TASK TO CARRY OUT:
Find "(173, 352) = (326, 411): pink" in the data, then restate the line it sits in and every later line word for word, ending with the last line.

DATA FOR THE TASK:
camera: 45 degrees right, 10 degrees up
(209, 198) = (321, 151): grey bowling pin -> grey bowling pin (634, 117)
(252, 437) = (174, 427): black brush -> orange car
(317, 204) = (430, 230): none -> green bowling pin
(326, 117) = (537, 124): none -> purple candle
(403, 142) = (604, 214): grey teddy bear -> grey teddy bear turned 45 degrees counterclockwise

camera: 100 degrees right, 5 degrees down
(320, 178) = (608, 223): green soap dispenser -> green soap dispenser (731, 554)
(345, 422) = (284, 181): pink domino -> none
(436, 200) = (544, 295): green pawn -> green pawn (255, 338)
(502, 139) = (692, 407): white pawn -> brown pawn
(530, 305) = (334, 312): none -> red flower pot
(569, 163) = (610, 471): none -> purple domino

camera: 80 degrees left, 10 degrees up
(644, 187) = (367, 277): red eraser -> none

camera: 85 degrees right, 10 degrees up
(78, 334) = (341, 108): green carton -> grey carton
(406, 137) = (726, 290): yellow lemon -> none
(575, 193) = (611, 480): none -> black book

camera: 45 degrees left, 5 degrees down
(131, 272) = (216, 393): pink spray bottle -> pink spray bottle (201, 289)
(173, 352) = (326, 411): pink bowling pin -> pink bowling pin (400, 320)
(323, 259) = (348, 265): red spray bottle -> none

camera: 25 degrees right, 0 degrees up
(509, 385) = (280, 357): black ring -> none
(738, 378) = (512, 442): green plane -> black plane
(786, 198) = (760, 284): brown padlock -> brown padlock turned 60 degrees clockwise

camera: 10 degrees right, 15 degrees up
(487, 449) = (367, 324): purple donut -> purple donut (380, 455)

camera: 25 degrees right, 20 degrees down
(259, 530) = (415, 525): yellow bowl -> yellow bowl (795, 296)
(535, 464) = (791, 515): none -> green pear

ANSWER:
(173, 352) = (326, 411): pink bowling pin -> pink bowling pin (400, 320)
(323, 259) = (348, 265): red spray bottle -> none

camera: 25 degrees right, 0 degrees up
(509, 385) = (280, 357): black ring -> none
(738, 378) = (512, 442): green plane -> black plane
(786, 198) = (760, 284): brown padlock -> brown padlock turned 60 degrees clockwise

camera: 10 degrees right, 15 degrees up
(487, 449) = (367, 324): purple donut -> purple donut (380, 455)

camera: 25 degrees right, 20 degrees down
(259, 530) = (415, 525): yellow bowl -> yellow bowl (795, 296)
(535, 464) = (791, 515): none -> green pear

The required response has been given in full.